The answer must be a single number: the count of lines in the records below that contain the word "camera".

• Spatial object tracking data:
= Beginning of Section =

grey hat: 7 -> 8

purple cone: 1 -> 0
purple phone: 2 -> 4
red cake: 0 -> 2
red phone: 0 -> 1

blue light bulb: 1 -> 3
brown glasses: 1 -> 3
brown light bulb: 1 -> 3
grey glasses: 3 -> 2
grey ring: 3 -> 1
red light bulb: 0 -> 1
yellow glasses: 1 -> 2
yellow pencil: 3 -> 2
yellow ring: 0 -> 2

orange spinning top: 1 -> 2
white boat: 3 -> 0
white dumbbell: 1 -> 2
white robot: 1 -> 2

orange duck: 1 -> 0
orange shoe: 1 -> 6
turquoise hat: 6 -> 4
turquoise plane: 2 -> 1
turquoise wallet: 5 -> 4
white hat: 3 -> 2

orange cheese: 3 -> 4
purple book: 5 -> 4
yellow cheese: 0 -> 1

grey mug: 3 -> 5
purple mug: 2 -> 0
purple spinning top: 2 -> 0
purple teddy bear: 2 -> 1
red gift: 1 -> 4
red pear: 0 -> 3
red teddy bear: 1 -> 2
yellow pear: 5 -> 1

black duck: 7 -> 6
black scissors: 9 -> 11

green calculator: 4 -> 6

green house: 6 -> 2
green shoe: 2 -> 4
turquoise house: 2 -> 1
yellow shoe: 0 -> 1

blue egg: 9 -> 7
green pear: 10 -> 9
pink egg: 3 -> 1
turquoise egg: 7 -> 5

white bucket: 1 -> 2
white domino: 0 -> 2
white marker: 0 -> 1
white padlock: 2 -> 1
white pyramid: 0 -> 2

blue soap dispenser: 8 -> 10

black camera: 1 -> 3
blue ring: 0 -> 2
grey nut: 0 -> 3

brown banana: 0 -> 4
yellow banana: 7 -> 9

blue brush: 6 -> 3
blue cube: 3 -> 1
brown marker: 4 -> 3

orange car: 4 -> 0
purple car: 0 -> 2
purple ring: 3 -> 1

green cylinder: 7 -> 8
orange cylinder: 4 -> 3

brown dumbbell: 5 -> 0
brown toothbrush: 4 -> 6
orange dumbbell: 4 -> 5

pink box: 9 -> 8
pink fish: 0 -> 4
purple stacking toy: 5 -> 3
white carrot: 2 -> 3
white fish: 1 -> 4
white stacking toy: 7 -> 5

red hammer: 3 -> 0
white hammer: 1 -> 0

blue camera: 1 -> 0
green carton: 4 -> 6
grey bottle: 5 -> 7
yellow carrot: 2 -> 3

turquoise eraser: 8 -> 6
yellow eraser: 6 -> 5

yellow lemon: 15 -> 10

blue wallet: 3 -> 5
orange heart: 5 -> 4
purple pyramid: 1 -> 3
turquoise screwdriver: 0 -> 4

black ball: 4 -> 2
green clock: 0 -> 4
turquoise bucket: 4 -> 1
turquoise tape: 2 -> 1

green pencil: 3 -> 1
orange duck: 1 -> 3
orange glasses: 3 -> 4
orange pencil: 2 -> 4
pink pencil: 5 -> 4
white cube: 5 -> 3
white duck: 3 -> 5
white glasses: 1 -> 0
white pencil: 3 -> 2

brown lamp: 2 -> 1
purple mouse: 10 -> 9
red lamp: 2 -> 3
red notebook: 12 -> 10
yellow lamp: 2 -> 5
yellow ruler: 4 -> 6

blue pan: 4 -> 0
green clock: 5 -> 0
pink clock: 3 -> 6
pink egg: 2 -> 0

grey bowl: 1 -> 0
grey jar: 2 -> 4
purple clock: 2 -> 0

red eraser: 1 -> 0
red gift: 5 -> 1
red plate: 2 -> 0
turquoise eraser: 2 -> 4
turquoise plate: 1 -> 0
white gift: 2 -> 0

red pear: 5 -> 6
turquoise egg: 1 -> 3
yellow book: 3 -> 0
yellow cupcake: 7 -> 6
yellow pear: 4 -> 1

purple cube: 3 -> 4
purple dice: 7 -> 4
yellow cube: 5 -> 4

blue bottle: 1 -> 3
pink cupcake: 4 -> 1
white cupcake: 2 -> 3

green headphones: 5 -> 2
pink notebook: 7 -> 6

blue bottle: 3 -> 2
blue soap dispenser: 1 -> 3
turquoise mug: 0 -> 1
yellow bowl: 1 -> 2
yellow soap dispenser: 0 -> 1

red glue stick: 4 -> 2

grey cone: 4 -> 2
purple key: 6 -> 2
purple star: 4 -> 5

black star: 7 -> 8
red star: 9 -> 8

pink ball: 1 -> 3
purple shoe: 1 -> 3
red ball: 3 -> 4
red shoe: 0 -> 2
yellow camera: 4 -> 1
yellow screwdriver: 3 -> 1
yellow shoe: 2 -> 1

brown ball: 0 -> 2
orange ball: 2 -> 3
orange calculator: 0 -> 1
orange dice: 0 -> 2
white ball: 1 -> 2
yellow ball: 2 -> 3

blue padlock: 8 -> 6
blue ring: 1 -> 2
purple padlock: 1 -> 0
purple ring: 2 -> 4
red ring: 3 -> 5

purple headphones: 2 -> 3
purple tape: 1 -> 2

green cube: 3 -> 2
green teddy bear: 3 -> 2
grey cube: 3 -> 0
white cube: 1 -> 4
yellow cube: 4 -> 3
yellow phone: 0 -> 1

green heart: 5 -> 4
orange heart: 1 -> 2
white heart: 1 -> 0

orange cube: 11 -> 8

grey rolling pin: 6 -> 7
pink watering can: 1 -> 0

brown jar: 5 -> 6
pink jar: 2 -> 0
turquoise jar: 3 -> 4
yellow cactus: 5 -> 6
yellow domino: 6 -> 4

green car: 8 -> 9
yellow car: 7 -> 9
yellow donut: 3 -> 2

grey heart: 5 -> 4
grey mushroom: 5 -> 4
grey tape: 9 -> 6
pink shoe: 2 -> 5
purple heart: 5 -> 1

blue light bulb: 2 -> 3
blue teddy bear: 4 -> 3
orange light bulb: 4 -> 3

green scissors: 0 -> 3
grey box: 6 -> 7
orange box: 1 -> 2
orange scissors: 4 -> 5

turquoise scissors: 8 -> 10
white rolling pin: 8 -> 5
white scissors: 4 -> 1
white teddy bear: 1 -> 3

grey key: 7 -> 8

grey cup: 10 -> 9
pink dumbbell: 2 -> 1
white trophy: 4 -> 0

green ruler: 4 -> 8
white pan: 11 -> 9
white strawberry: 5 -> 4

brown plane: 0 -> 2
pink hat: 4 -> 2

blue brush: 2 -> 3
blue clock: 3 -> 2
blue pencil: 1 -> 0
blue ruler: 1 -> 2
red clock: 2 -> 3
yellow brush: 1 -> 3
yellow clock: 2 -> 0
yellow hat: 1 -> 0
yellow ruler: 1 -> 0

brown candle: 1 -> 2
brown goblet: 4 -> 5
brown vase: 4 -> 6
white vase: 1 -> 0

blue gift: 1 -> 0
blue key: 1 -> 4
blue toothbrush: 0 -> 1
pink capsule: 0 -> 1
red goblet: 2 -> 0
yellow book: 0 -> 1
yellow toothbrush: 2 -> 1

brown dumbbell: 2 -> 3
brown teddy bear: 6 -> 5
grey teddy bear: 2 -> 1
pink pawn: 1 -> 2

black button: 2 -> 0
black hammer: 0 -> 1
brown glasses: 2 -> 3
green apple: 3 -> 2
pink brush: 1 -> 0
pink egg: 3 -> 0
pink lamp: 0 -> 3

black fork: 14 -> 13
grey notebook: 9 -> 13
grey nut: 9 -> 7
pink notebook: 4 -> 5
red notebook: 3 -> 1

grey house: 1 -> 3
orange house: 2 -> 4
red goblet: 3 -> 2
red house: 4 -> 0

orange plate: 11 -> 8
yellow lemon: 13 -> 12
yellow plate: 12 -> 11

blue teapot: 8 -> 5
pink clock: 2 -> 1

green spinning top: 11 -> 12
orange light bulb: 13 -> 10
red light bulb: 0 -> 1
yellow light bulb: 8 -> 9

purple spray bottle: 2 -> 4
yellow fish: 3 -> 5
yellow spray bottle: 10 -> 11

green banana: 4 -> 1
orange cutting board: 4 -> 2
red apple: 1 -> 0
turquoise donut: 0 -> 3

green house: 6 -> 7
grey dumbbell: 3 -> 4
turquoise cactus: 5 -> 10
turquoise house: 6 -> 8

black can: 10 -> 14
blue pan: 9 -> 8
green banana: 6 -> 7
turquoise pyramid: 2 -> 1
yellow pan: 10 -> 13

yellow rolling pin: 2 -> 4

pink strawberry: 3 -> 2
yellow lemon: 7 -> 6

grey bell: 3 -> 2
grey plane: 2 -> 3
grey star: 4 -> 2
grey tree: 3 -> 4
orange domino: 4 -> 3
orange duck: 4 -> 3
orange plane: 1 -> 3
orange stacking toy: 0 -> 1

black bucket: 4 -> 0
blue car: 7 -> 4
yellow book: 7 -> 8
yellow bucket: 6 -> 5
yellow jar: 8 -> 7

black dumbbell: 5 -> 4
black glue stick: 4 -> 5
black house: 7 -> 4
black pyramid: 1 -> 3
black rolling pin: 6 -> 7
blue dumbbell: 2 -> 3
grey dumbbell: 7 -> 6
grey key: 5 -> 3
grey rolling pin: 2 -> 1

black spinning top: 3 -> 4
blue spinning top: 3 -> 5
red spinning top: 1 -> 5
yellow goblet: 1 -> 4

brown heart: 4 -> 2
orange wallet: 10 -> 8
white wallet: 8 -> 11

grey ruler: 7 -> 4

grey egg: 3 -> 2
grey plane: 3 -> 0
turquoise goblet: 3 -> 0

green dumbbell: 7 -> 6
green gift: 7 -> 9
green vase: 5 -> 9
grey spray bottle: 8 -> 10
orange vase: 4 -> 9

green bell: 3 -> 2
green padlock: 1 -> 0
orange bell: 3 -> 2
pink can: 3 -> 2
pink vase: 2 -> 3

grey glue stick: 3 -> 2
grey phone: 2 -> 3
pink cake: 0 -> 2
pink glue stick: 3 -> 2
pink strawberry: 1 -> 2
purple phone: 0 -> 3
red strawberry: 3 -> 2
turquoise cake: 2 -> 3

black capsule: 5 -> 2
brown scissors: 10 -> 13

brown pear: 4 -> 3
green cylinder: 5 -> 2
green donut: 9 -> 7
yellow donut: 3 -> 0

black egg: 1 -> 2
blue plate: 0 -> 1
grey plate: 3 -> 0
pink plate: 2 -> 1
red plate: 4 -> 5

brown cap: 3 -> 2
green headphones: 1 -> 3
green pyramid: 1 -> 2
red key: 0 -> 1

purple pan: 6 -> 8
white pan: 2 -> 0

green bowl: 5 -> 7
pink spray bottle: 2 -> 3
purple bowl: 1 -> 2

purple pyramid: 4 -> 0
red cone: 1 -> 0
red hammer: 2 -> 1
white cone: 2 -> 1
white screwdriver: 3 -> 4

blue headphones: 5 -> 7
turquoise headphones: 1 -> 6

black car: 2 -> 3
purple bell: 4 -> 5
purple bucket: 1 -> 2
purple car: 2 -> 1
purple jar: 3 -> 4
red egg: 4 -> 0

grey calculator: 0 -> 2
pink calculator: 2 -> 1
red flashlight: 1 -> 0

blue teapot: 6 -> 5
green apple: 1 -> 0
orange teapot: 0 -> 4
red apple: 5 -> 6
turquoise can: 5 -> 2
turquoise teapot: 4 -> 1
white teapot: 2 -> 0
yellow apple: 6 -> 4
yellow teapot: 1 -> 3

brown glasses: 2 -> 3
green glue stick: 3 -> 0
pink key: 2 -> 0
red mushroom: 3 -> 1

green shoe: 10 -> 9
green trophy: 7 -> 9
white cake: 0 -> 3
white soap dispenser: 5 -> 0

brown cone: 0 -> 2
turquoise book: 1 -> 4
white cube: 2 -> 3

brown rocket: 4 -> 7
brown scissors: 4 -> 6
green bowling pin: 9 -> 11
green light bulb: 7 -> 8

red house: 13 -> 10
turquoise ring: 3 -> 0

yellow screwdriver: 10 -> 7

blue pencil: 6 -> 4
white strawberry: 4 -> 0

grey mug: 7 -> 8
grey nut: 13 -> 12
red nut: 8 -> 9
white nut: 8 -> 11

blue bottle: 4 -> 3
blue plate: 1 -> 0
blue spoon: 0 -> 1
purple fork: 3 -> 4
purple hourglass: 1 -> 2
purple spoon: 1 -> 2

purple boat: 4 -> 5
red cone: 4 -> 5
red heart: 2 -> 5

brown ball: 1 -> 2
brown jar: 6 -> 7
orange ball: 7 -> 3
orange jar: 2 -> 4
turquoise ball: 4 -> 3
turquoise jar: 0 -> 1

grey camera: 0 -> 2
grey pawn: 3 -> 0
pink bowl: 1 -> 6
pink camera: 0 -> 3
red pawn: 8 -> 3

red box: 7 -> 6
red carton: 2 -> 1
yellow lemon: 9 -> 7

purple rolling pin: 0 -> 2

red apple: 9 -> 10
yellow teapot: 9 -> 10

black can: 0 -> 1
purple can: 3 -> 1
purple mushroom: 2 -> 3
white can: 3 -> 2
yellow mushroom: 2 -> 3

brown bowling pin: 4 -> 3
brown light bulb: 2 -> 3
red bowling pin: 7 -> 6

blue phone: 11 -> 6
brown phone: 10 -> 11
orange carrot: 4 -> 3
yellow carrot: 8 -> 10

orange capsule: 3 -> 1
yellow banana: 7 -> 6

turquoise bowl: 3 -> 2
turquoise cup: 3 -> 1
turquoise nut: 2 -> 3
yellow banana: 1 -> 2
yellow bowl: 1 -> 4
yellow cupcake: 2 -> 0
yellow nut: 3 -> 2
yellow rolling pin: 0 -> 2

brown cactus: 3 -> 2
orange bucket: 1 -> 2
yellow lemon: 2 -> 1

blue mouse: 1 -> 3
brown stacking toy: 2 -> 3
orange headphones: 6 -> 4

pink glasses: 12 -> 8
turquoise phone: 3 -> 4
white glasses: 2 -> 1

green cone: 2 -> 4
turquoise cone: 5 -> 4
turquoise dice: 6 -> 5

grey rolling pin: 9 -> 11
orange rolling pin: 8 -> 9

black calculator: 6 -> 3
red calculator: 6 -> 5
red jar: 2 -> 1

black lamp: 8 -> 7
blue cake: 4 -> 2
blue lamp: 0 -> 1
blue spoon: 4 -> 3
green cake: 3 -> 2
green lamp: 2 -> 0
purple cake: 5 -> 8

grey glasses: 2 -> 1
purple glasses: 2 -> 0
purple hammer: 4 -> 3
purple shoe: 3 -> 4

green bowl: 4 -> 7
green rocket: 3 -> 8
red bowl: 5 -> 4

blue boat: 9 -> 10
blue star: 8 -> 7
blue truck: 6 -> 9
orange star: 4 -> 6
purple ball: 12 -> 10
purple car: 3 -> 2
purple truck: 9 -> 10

= End of Section =

• Response area:
5